— start of GIVEN DATA —
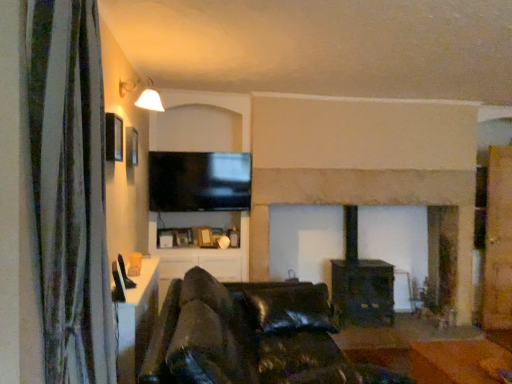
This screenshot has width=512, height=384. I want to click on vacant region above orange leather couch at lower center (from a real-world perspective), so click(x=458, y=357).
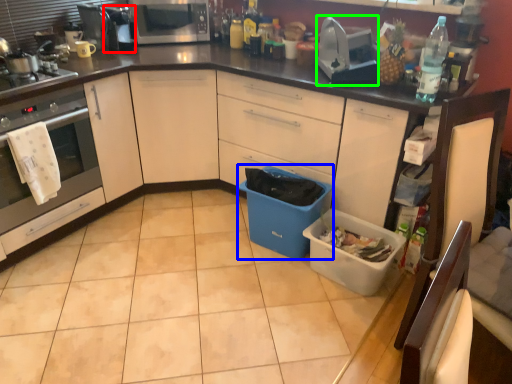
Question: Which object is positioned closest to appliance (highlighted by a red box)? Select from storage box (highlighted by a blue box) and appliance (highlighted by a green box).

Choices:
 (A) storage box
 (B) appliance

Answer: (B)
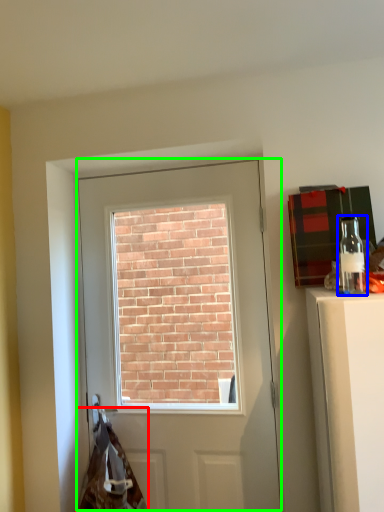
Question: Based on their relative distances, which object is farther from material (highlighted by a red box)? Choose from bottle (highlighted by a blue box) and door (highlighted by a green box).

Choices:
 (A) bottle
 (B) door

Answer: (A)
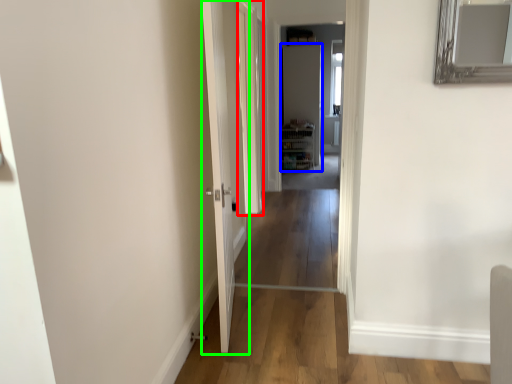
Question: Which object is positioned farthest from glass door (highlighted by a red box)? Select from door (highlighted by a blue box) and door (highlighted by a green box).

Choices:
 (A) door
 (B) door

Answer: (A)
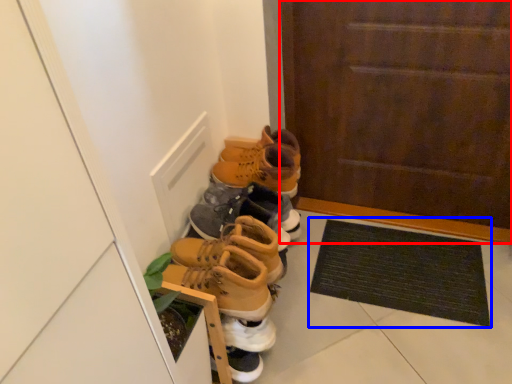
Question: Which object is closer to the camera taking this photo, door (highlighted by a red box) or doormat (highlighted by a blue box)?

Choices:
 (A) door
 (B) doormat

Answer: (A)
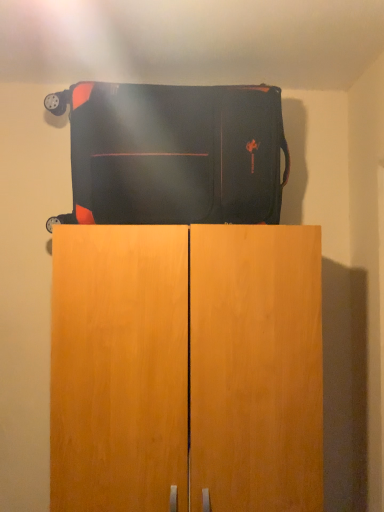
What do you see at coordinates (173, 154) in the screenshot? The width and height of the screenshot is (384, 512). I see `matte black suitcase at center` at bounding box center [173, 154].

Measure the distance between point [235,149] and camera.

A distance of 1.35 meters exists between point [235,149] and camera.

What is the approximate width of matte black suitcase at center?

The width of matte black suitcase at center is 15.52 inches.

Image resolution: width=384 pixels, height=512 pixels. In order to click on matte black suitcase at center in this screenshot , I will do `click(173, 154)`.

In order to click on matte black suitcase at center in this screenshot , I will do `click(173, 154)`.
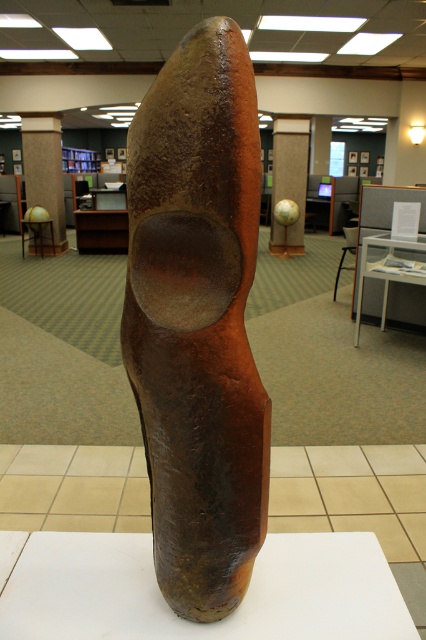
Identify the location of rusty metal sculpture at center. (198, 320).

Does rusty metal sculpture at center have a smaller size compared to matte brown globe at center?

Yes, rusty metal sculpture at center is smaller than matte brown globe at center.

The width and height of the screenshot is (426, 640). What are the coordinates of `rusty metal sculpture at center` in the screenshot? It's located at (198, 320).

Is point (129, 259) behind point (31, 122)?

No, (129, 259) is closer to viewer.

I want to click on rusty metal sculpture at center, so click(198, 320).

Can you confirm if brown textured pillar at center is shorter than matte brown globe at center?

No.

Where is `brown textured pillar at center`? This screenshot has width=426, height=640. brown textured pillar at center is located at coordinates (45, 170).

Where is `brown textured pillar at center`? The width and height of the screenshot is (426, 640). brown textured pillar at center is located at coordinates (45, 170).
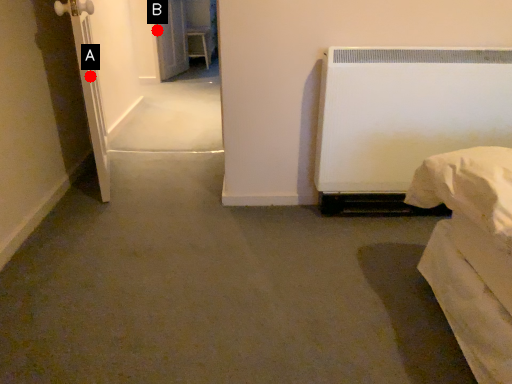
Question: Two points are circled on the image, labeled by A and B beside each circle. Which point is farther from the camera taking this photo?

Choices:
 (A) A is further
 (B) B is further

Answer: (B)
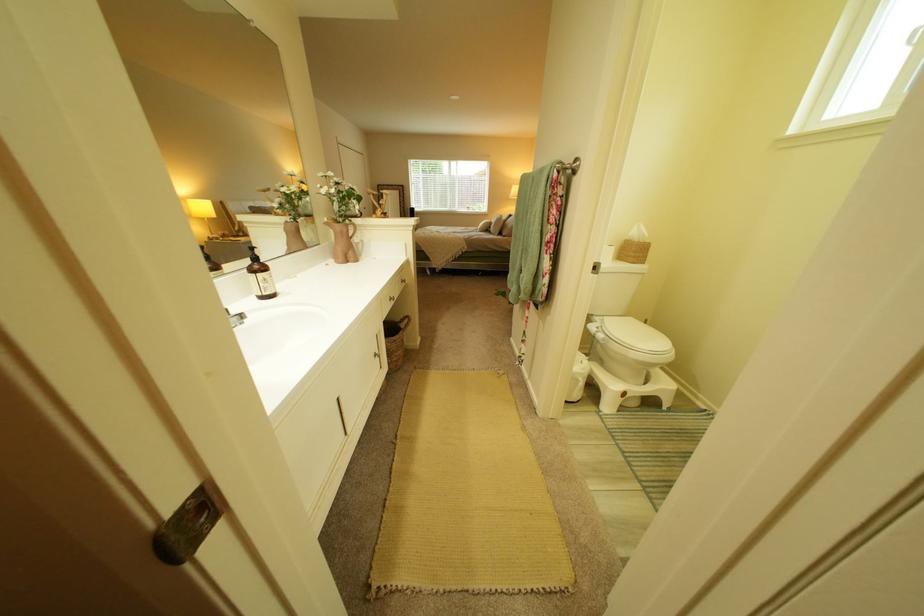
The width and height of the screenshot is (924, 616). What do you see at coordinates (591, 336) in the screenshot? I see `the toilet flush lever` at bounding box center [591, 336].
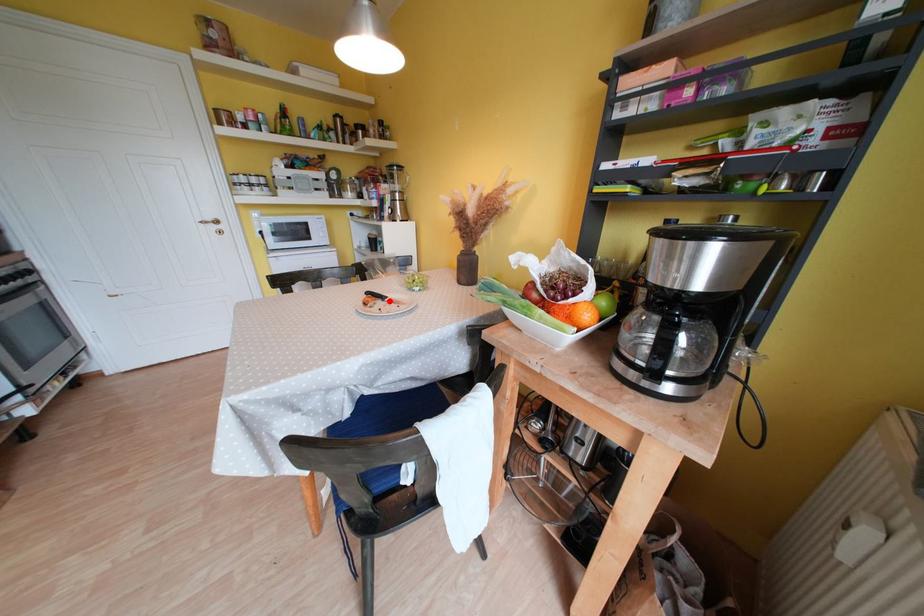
— end of GIVEN DATA —
— start of GIVEN DATA —
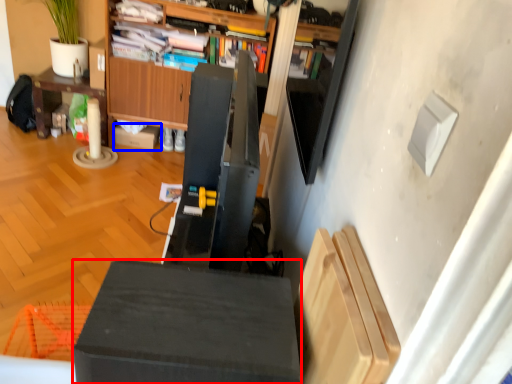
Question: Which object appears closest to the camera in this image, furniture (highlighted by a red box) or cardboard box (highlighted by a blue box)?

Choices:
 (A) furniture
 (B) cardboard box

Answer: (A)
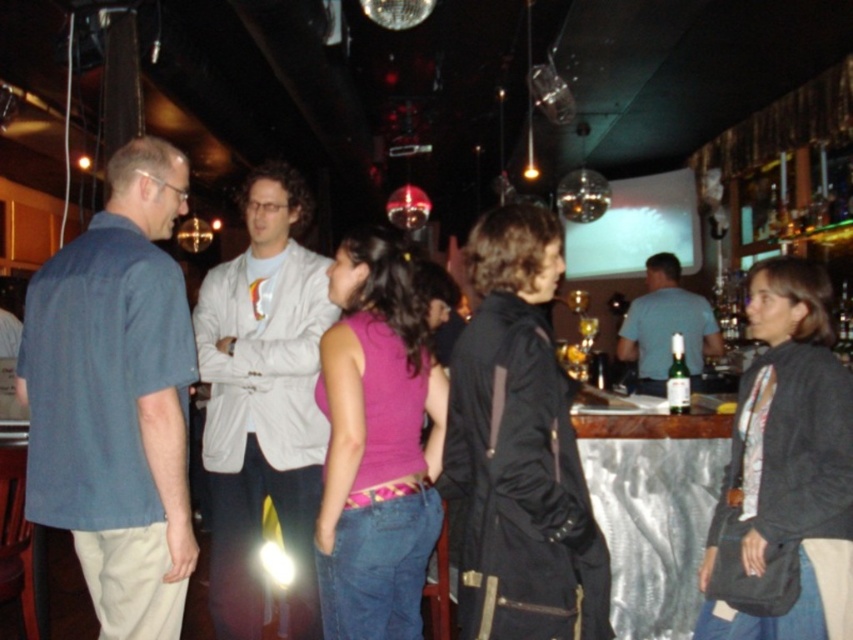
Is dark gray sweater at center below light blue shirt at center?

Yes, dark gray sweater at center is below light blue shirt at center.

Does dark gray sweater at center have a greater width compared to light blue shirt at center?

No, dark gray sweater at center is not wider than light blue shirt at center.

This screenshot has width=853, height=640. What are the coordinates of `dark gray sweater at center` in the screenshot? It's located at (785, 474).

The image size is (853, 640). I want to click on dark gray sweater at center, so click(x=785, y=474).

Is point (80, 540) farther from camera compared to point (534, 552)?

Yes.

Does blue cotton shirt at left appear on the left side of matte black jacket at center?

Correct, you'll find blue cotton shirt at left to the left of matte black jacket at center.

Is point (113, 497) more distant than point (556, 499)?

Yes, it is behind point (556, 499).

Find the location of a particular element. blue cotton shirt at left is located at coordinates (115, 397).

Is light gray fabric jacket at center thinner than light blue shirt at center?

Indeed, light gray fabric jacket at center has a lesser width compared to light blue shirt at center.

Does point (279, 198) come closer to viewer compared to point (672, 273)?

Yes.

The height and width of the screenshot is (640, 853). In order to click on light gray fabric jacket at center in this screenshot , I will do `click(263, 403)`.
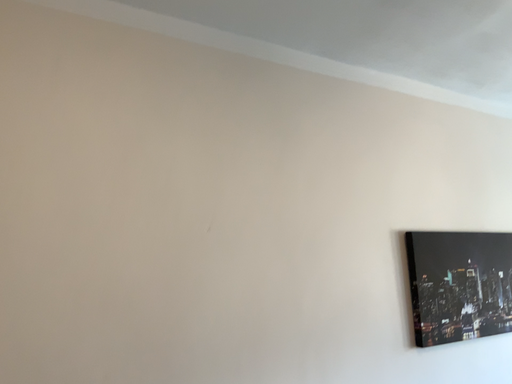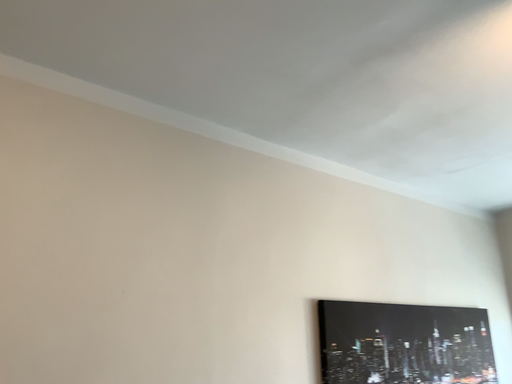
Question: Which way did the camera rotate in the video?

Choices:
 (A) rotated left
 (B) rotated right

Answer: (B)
— end of GIVEN DATA —
**DIRECTIONS:** Retype the listing from the line with "This screenshot has width=512, height=384." to the line with "The width of", leaving out the pictures.

**EXERCISE OUTPUT:**
This screenshot has width=512, height=384. I want to click on vacant region above orange leather couch at lower center (from a real-world perspective), so click(x=458, y=357).
Question: Which object is positioned closest to appliance (highlighted by a red box)? Select from storage box (highlighted by a blue box) and appliance (highlighted by a green box).

Choices:
 (A) storage box
 (B) appliance

Answer: (B)
Question: Based on their relative distances, which object is farther from material (highlighted by a red box)? Choose from bottle (highlighted by a blue box) and door (highlighted by a green box).

Choices:
 (A) bottle
 (B) door

Answer: (A)
Question: Which object is positioned farthest from glass door (highlighted by a red box)? Select from door (highlighted by a blue box) and door (highlighted by a green box).

Choices:
 (A) door
 (B) door

Answer: (A)
Question: Which object is closer to the camera taking this photo, door (highlighted by a red box) or doormat (highlighted by a blue box)?

Choices:
 (A) door
 (B) doormat

Answer: (A)
What do you see at coordinates (173, 154) in the screenshot? The width and height of the screenshot is (384, 512). I see `matte black suitcase at center` at bounding box center [173, 154].

Measure the distance between point [235,149] and camera.

A distance of 1.35 meters exists between point [235,149] and camera.

What is the approximate width of matte black suitcase at center?

The width of matte black suitcase at center is 15.52 inches.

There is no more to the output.